::: MATERIAL FOR THIS TASK
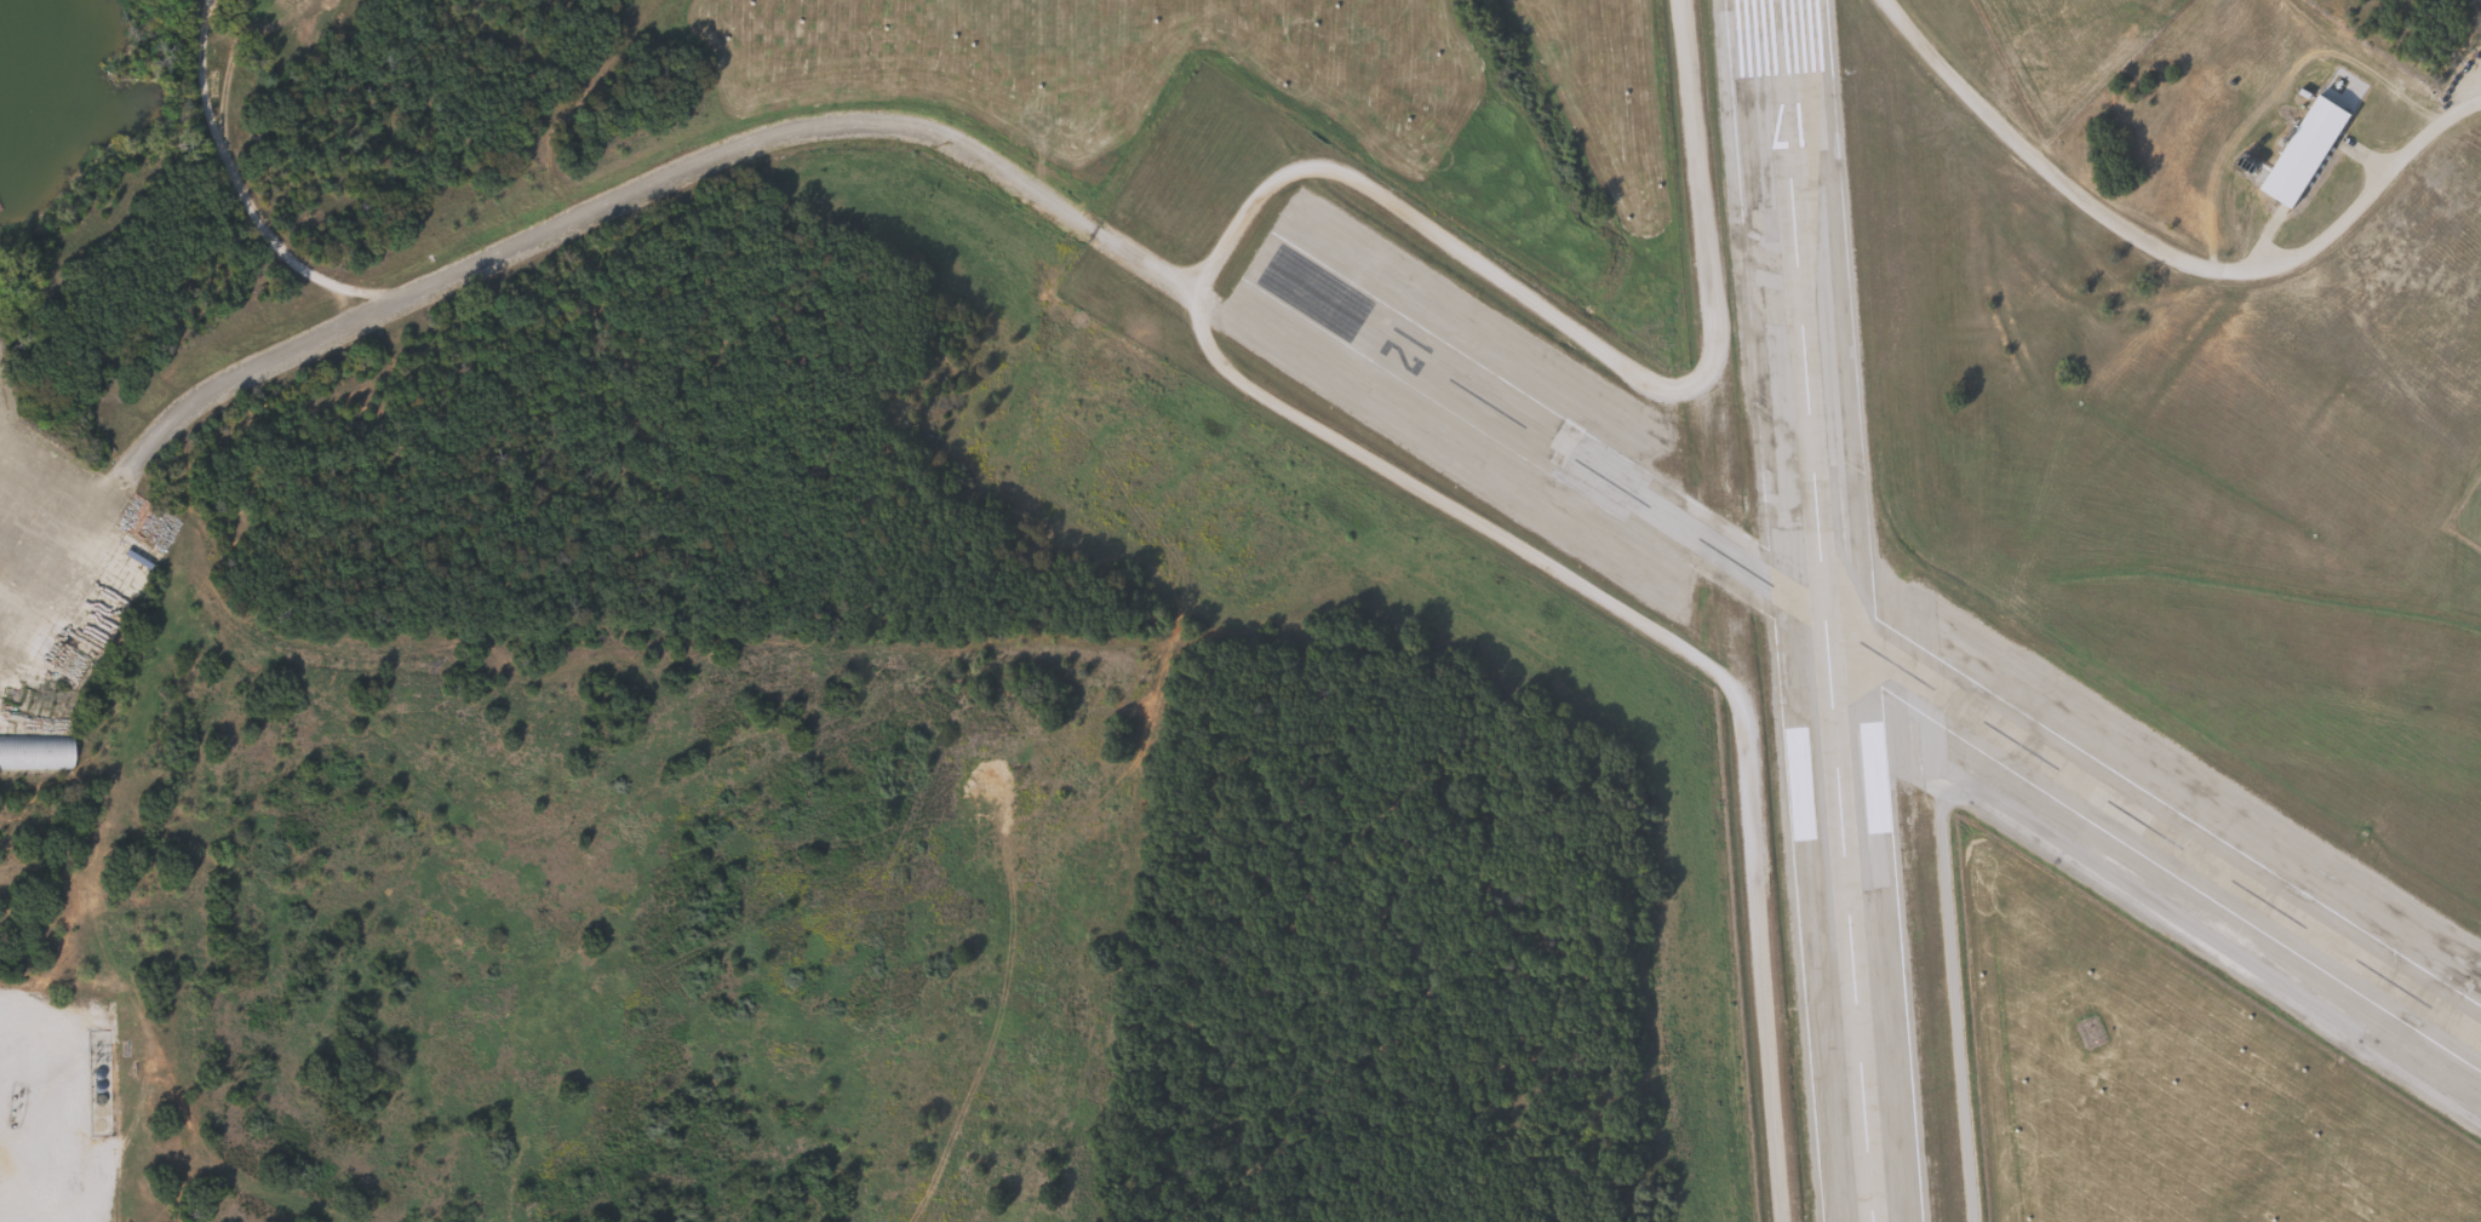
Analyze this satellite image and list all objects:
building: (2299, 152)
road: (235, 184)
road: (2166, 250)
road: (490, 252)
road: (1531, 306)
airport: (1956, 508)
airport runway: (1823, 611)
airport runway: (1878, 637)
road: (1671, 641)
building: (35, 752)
::::::
▸ **GOAL OF THE EXERCISE**: Return all of the entries exactly as written, but drop any pictures they hold.

▸ **OUTPUT BELOW**:
Analyze this satellite image and list all objects:
building: (2299, 152)
road: (235, 184)
road: (2166, 250)
road: (490, 252)
road: (1531, 306)
airport: (1956, 508)
airport runway: (1823, 611)
airport runway: (1878, 637)
road: (1671, 641)
building: (35, 752)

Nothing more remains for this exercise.